**Work task:** Print the data exactly as it is given, please.

*** Given information ***

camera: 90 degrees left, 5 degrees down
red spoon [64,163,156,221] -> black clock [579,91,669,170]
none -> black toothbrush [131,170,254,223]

***

**Result of this task:**
camera: 90 degrees left, 5 degrees down
red spoon [64,163,156,221] -> black clock [579,91,669,170]
none -> black toothbrush [131,170,254,223]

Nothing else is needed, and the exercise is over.